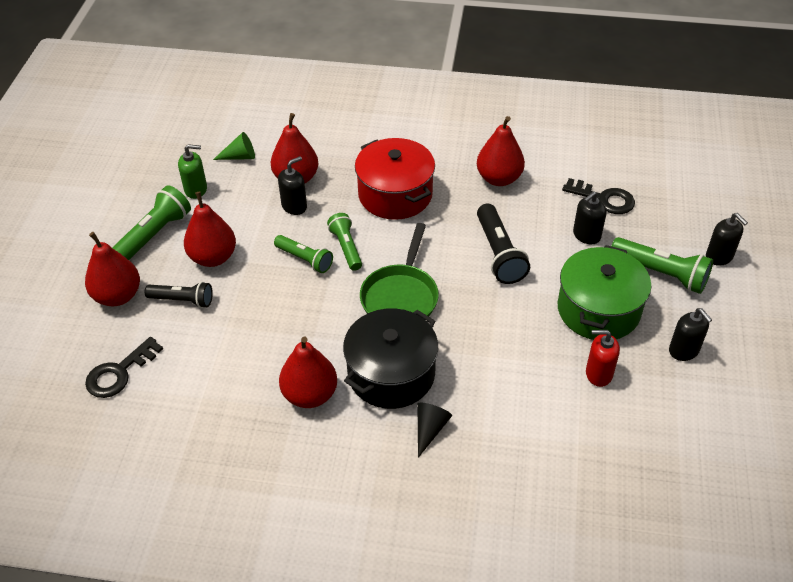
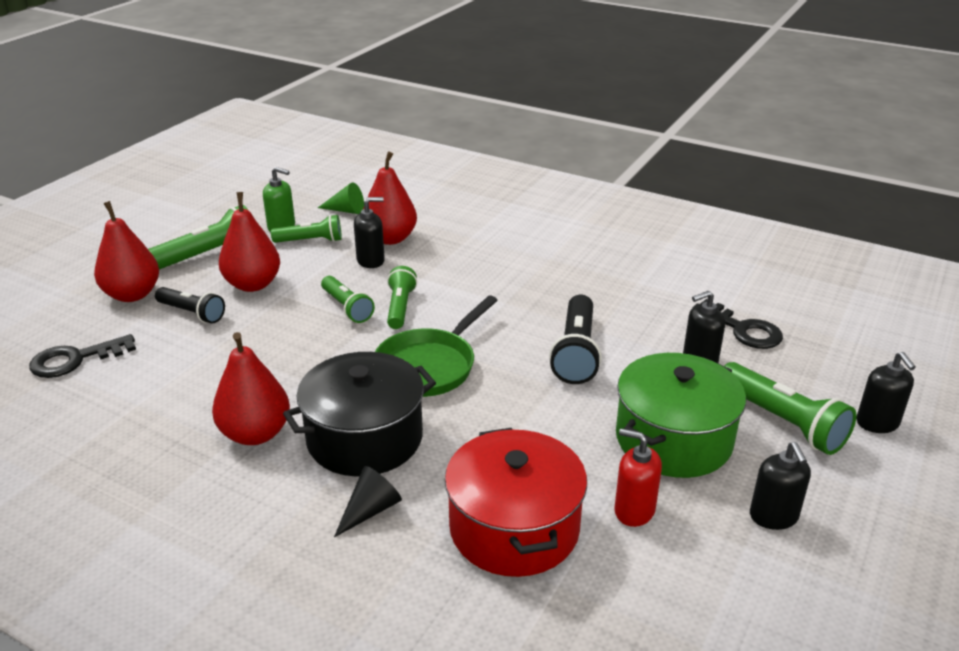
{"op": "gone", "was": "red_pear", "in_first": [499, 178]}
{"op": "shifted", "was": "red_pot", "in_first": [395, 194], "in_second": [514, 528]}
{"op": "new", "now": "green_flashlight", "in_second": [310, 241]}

WORK REQUIRED
Strip out the pictures and reproduce the remaining material above exactly.

SOLUTION FOR THIS EXERCISE
{"op": "gone", "was": "red_pear", "in_first": [499, 178]}
{"op": "shifted", "was": "red_pot", "in_first": [395, 194], "in_second": [514, 528]}
{"op": "new", "now": "green_flashlight", "in_second": [310, 241]}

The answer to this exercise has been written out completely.